WORK TO COMPLETE ▸ Swap "stingray" for "manta" throughout these lines and write them all out again with nothing else changed.

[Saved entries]
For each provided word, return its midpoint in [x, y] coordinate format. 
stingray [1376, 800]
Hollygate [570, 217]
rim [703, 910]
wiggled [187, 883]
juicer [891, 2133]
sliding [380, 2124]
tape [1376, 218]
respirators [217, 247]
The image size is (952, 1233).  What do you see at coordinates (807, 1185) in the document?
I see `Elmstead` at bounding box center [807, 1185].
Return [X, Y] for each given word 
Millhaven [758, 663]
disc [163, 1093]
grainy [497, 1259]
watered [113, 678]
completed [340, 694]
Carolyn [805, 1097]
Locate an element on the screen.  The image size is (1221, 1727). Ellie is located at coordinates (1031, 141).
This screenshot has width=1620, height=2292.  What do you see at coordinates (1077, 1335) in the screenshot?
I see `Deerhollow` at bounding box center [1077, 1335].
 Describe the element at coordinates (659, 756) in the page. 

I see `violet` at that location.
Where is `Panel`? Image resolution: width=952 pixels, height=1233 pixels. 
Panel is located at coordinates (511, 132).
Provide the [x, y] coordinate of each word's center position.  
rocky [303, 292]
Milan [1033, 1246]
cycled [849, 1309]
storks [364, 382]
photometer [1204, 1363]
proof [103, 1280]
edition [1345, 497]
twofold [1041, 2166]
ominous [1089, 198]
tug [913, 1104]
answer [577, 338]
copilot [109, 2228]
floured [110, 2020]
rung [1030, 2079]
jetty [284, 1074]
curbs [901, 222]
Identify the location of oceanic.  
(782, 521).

THE OUTPUT ▸
For each provided word, return its midpoint in [x, y] coordinate format. 
manta [1376, 800]
Hollygate [570, 217]
rim [703, 910]
wiggled [187, 883]
juicer [891, 2133]
sliding [380, 2124]
tape [1376, 218]
respirators [217, 247]
The image size is (952, 1233).  What do you see at coordinates (807, 1185) in the document?
I see `Elmstead` at bounding box center [807, 1185].
Return [X, Y] for each given word 
Millhaven [758, 663]
disc [163, 1093]
grainy [497, 1259]
watered [113, 678]
completed [340, 694]
Carolyn [805, 1097]
Locate an element on the screen.  The image size is (1221, 1727). Ellie is located at coordinates (1031, 141).
This screenshot has width=1620, height=2292.  What do you see at coordinates (1077, 1335) in the screenshot?
I see `Deerhollow` at bounding box center [1077, 1335].
 Describe the element at coordinates (659, 756) in the page. 

I see `violet` at that location.
Where is `Panel`? Image resolution: width=952 pixels, height=1233 pixels. 
Panel is located at coordinates (511, 132).
Provide the [x, y] coordinate of each word's center position.  
rocky [303, 292]
Milan [1033, 1246]
cycled [849, 1309]
storks [364, 382]
photometer [1204, 1363]
proof [103, 1280]
edition [1345, 497]
twofold [1041, 2166]
ominous [1089, 198]
tug [913, 1104]
answer [577, 338]
copilot [109, 2228]
floured [110, 2020]
rung [1030, 2079]
jetty [284, 1074]
curbs [901, 222]
Identify the location of oceanic.  
(782, 521).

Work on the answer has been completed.